_Material to process_
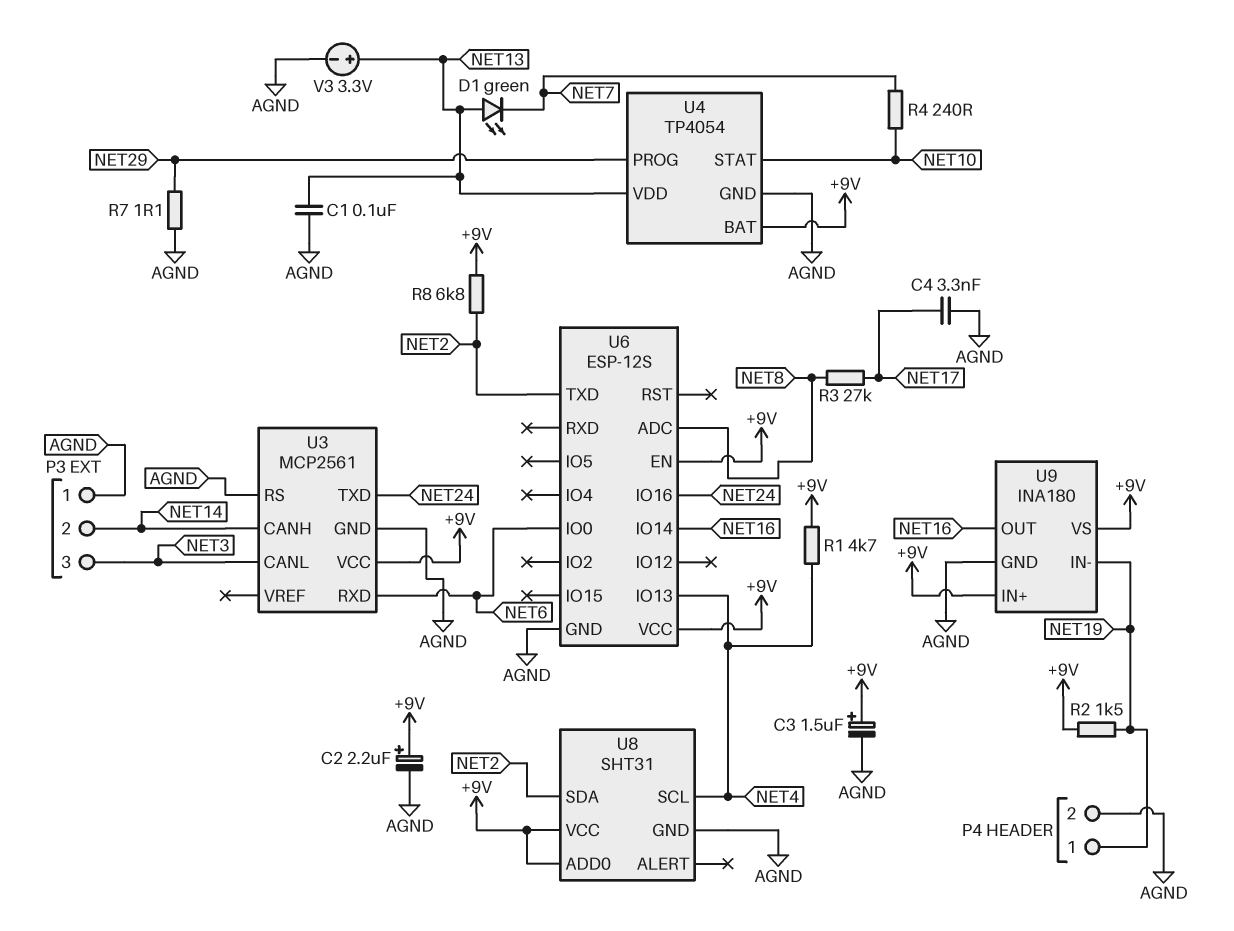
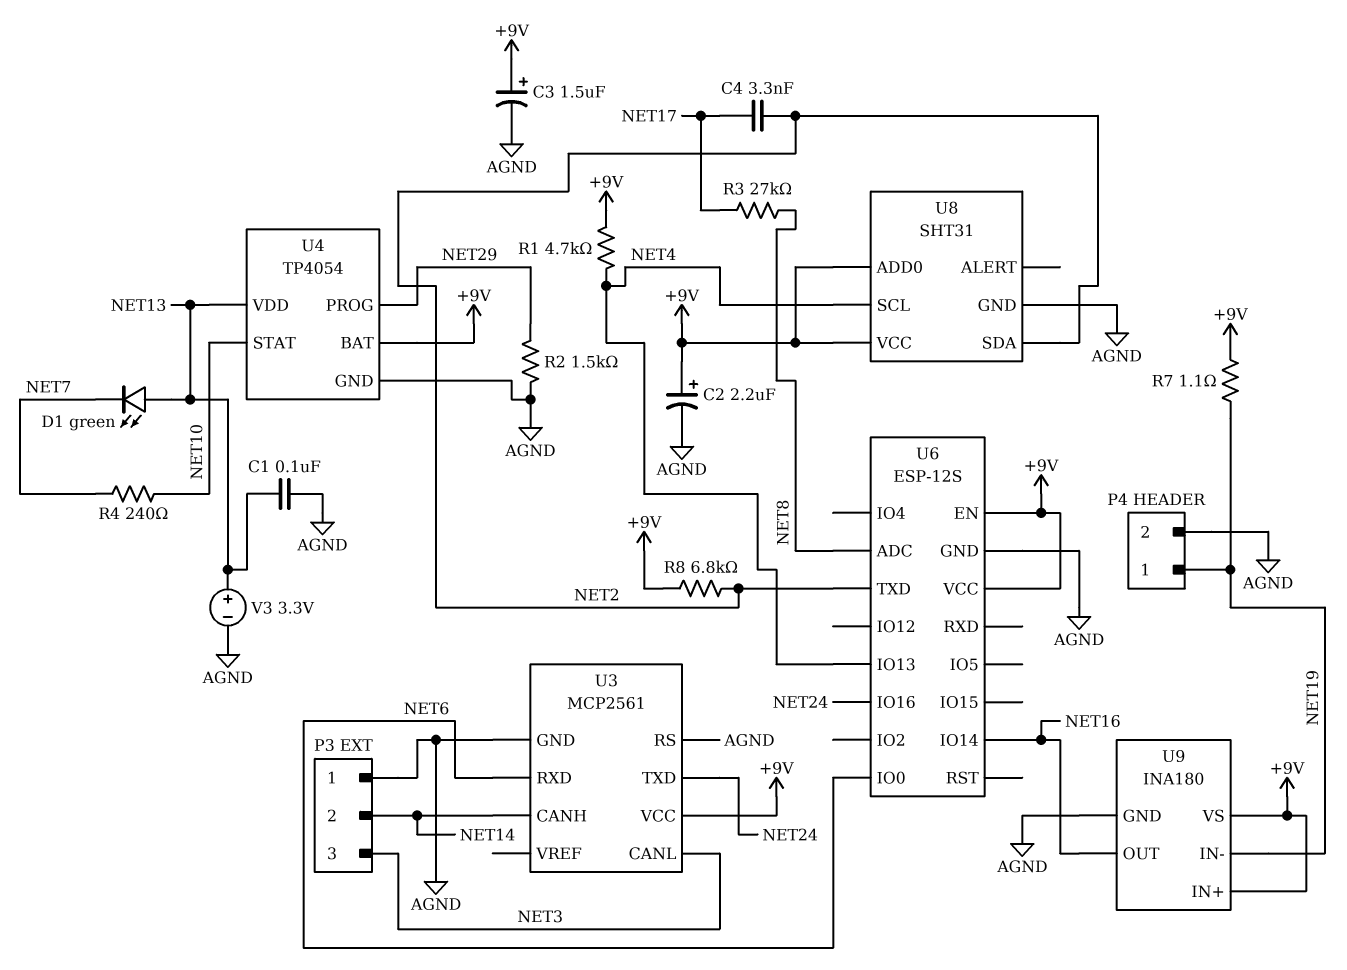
C4: 3.3nF (AGND, NET17) -> 3.3nF (NET2, NET17)
R2: 1.5k (+9V, NET19) -> 1.5k (AGND, NET29)
R7: 1.1 (AGND, NET29) -> 1.1 (+9V, NET19)

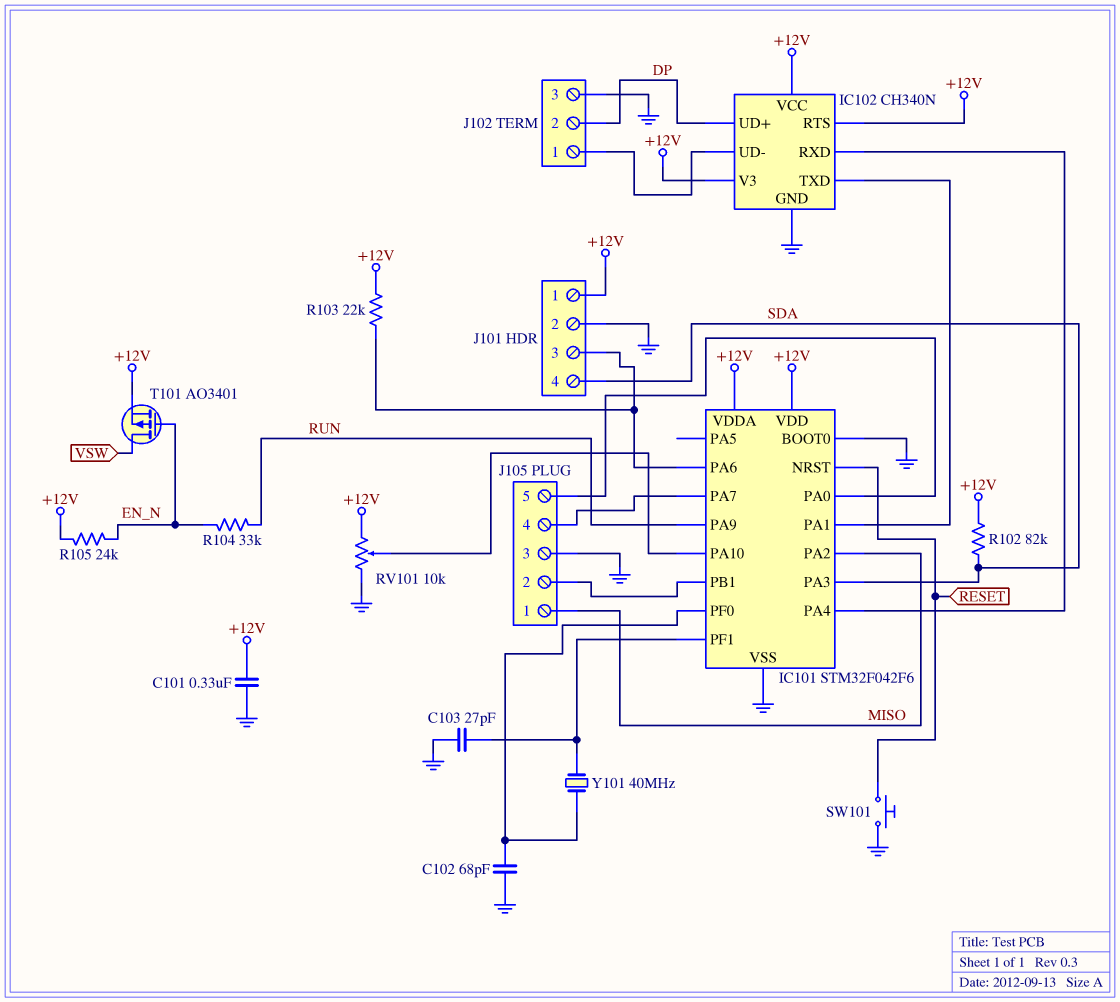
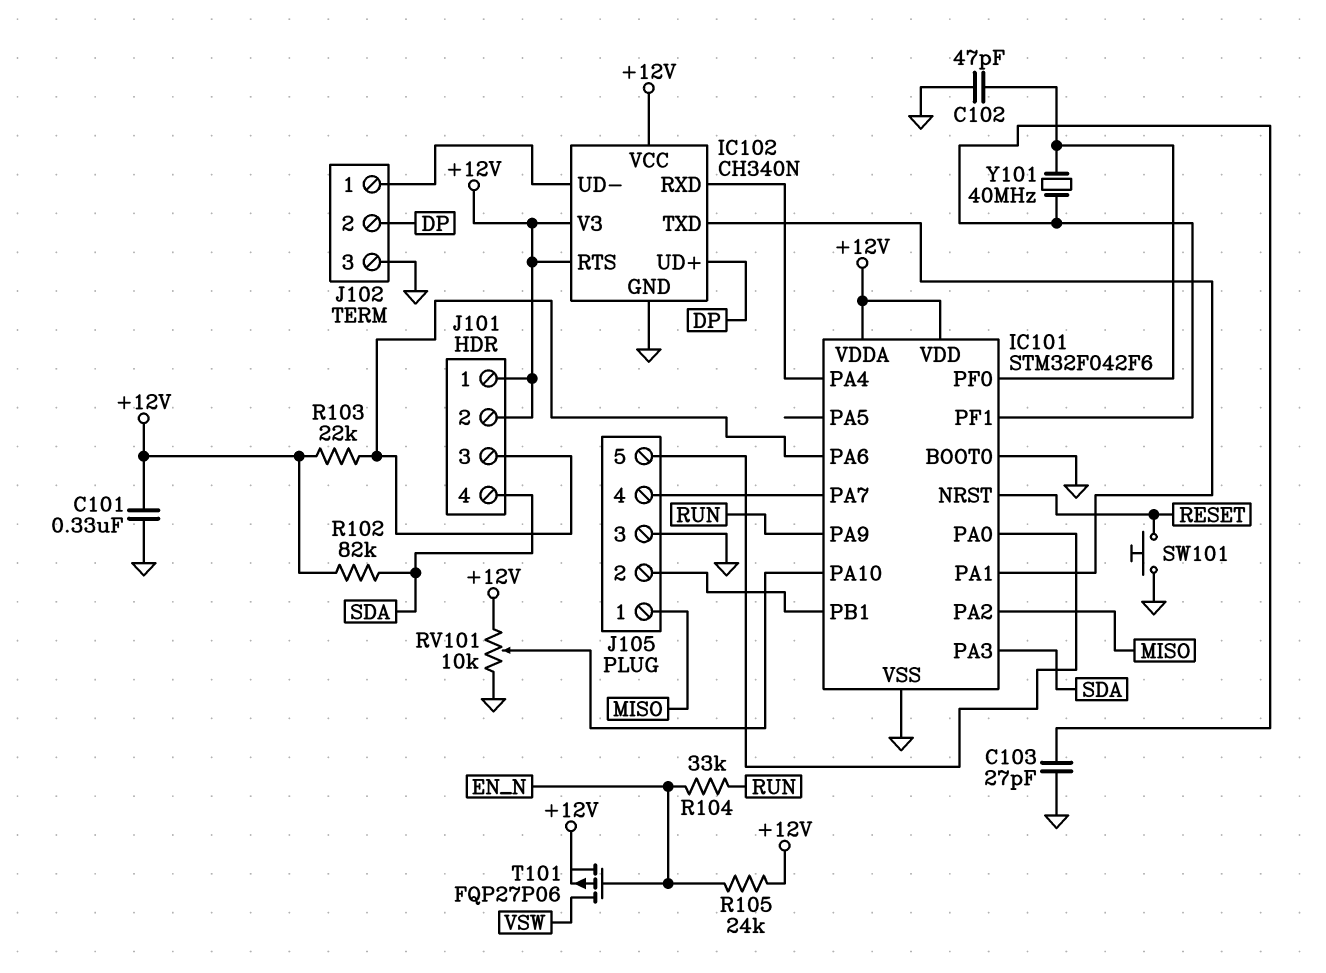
C102: 68pF (GND, IC101/PF0) -> 47pF (GND, IC101/PF0)
J101 pin 2: GND -> +12V
T101: PMOS AO3401 (G EN_N, D VSW, S +12V) -> PMOS FQP27P06 (G EN_N, D VSW, S +12V)

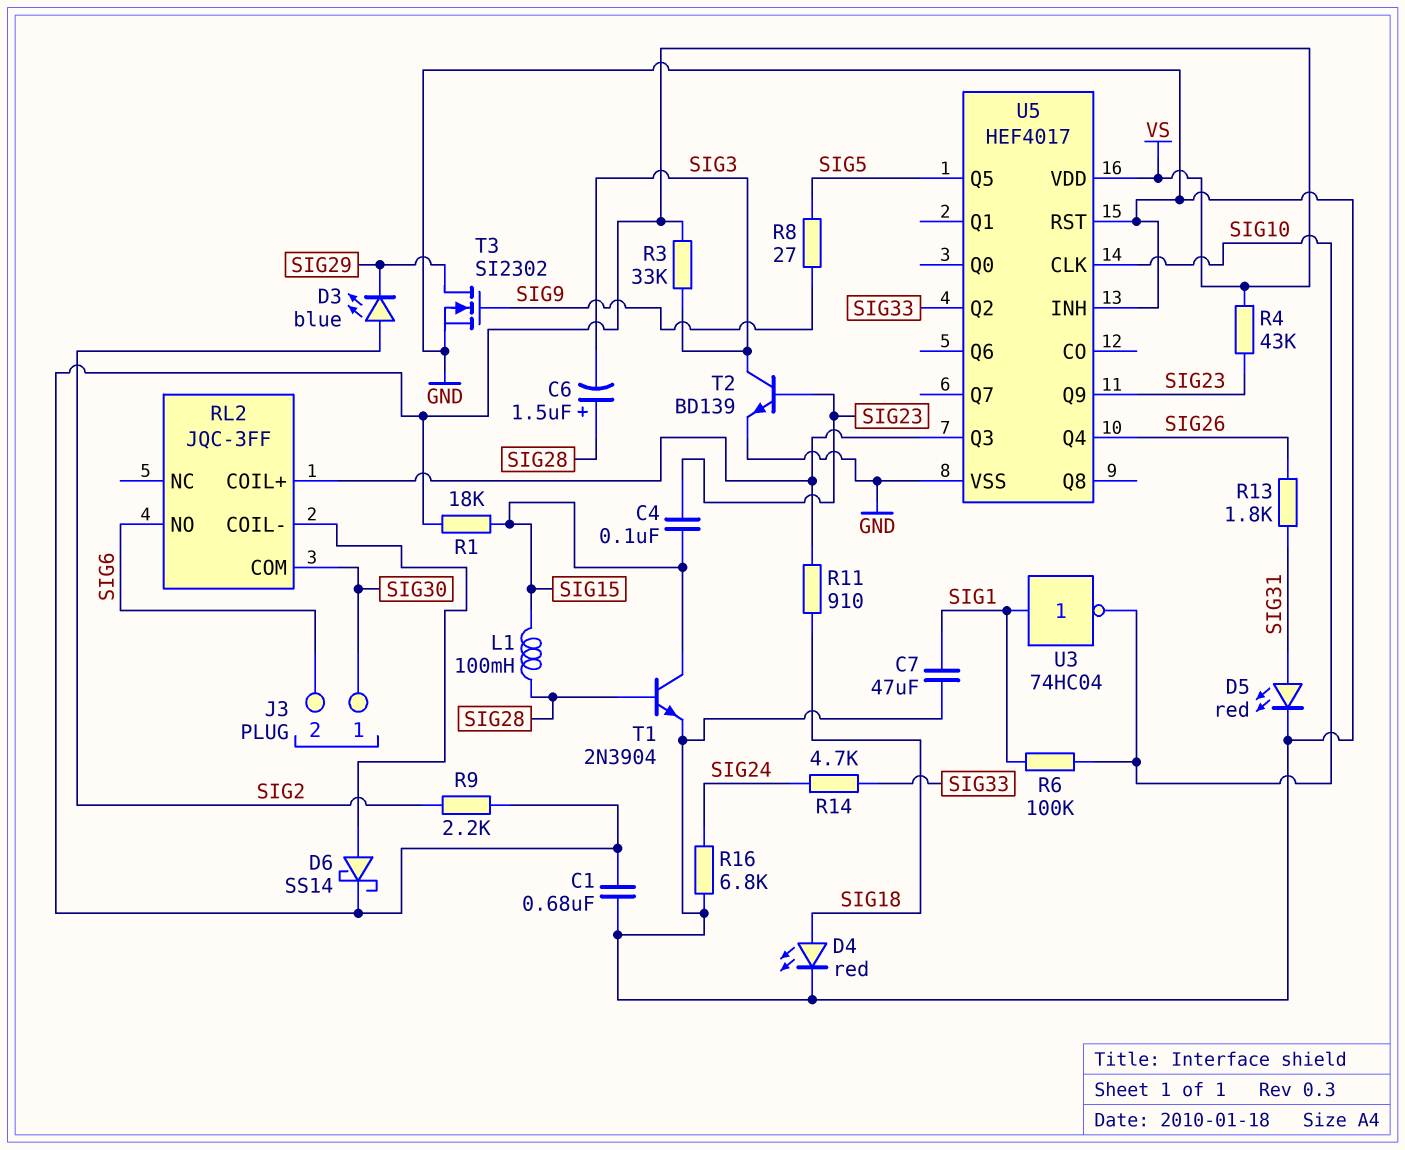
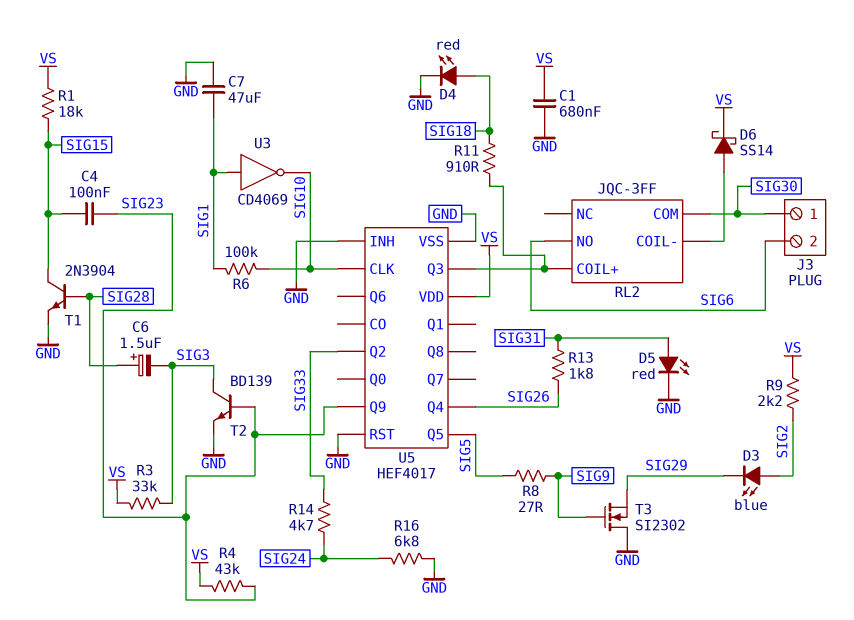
L1: 100mH (SIG15, SIG28) -> none
T3: NMOS SI2302 (G SIG9, D SIG29, S GND) -> NMOS SI2302 (G SIG9, D GND, S SIG29)
U3: NOT 74HC04 (in SIG1, out SIG10) -> NOT CD4069 (in SIG1, out SIG10)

_What you need to do_
Lines with the word "AGND" in them should be copied from the preceding records.

_Result below_
C4: 3.3nF (AGND, NET17) -> 3.3nF (NET2, NET17)
R2: 1.5k (+9V, NET19) -> 1.5k (AGND, NET29)
R7: 1.1 (AGND, NET29) -> 1.1 (+9V, NET19)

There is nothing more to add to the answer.